- _PROBLEM TO WORK ON_:
Out of the records below, copy all lines in which the word "PUMP" occurs.

- _EXERCISE DATA_:
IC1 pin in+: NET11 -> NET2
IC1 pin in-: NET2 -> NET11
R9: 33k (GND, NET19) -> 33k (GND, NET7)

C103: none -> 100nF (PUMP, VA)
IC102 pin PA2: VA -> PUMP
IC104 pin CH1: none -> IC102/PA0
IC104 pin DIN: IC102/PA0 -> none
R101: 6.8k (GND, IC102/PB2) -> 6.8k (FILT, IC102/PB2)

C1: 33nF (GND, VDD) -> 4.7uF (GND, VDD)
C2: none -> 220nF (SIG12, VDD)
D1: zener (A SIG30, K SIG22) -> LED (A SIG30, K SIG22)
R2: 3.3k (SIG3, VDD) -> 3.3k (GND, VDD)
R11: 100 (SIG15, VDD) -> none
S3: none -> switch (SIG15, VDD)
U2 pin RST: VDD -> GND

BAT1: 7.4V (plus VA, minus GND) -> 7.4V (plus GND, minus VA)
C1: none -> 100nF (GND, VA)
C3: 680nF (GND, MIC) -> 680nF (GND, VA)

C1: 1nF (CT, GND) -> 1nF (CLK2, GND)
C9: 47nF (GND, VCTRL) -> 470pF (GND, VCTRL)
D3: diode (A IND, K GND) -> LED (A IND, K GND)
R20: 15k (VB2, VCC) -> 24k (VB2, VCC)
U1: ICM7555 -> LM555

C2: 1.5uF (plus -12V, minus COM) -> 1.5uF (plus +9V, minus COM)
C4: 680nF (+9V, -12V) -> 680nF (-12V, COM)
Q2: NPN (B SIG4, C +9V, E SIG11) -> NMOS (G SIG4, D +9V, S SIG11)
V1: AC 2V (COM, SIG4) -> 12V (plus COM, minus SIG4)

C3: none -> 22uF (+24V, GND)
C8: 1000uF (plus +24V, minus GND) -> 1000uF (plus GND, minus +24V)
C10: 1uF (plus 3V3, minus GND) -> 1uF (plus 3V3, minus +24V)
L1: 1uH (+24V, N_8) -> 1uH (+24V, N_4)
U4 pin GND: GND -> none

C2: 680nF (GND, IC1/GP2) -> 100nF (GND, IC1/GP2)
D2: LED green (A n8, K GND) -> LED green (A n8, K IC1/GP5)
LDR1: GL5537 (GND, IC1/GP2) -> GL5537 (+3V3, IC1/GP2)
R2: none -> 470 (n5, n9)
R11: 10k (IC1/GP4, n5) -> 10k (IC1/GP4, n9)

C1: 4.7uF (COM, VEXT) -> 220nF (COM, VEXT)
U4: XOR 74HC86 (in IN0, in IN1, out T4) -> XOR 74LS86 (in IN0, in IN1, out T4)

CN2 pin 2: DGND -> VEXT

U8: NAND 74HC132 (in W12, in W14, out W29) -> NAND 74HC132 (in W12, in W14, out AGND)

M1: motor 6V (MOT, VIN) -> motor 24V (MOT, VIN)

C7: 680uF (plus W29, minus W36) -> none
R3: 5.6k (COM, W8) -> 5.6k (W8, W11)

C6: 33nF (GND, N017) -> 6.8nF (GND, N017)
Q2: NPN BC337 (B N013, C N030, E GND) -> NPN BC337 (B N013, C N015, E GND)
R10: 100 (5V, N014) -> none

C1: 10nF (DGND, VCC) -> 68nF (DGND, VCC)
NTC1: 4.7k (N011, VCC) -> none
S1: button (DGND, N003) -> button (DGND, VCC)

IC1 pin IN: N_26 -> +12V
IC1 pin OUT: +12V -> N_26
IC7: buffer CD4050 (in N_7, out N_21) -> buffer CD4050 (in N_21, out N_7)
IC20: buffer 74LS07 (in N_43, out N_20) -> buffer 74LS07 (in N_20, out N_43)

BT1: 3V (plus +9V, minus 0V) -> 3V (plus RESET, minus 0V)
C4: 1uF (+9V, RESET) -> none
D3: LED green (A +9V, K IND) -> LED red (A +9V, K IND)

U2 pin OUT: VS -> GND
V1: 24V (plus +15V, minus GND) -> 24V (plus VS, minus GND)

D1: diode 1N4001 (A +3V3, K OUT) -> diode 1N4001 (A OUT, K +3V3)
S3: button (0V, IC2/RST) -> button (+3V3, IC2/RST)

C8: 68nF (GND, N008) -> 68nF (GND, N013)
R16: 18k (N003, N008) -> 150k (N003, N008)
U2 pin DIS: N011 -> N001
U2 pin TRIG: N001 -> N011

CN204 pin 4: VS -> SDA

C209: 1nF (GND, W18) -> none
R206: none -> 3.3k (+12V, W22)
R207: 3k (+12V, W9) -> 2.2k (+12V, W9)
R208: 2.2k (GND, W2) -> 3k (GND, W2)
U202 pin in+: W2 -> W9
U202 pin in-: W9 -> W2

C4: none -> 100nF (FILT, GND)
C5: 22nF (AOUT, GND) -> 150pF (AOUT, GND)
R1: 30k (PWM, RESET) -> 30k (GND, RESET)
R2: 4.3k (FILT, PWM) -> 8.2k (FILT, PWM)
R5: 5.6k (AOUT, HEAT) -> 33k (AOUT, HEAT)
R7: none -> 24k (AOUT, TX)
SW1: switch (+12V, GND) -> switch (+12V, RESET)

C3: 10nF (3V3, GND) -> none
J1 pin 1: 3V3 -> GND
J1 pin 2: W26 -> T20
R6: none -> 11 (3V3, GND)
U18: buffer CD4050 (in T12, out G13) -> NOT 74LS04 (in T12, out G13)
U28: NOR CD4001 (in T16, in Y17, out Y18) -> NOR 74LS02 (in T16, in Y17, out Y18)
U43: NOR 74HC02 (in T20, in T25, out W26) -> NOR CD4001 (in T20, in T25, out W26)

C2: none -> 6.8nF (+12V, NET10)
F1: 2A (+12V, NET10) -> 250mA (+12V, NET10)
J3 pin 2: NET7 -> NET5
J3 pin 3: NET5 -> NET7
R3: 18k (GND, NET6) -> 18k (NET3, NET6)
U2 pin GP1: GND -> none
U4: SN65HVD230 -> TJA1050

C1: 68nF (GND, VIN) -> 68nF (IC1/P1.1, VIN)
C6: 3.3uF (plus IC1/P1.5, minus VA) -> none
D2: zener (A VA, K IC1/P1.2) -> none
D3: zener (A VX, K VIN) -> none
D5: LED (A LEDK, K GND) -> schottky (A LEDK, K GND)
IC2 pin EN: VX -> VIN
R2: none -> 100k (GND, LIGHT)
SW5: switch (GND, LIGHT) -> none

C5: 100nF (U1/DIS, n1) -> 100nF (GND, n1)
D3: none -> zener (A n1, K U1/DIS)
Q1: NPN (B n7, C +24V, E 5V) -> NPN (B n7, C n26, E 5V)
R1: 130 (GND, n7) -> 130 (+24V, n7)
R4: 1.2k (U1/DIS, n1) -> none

- _SOLUTION TO THIS EXERCISE_:
C103: none -> 100nF (PUMP, VA)
IC102 pin PA2: VA -> PUMP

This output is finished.